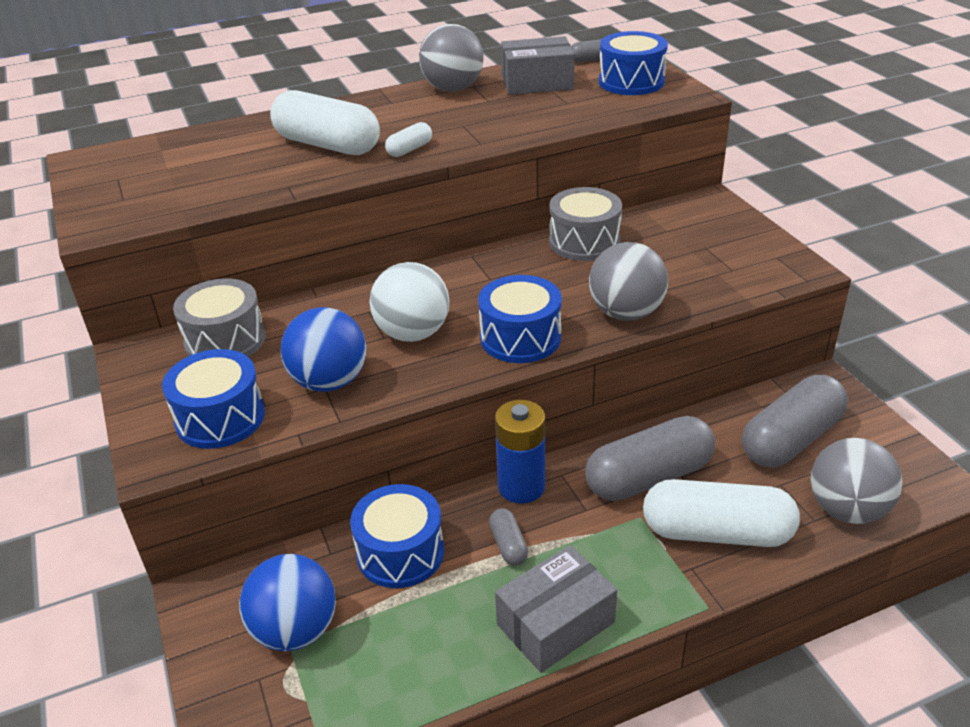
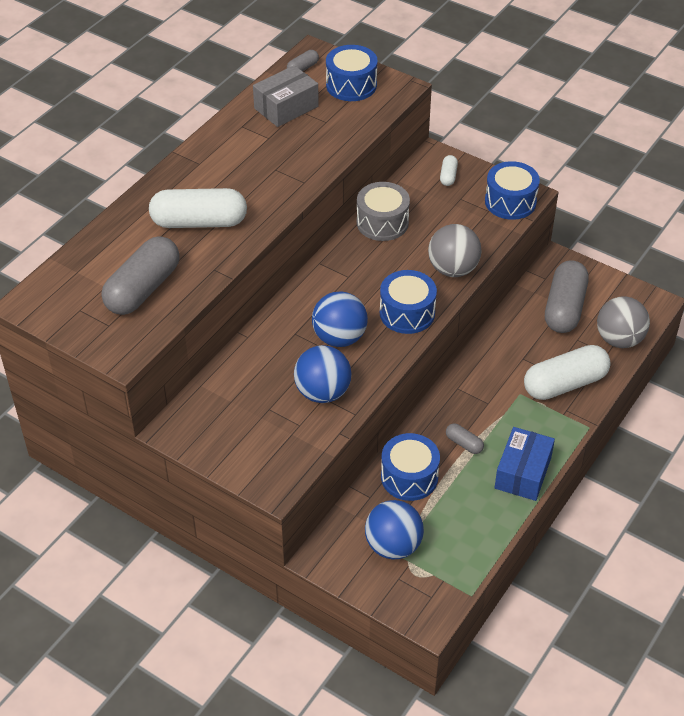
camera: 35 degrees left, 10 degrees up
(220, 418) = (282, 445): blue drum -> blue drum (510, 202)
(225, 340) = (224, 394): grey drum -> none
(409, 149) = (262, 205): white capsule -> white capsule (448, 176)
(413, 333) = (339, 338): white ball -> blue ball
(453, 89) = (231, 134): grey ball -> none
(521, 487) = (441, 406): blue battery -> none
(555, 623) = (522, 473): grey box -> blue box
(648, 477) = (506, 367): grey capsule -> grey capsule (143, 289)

--

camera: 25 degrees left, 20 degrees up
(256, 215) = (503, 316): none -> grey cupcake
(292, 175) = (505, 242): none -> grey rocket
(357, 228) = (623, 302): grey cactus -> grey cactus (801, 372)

§ To do: Reproduce only the lines above, starting at the line with "camera: 35 degrees left, 10 degrees up" and ending at the line with "(413, 333) = (339, 338): white", exactly as written.

§ Exercise response:
camera: 35 degrees left, 10 degrees up
(220, 418) = (282, 445): blue drum -> blue drum (510, 202)
(225, 340) = (224, 394): grey drum -> none
(409, 149) = (262, 205): white capsule -> white capsule (448, 176)
(413, 333) = (339, 338): white ball -> blue ball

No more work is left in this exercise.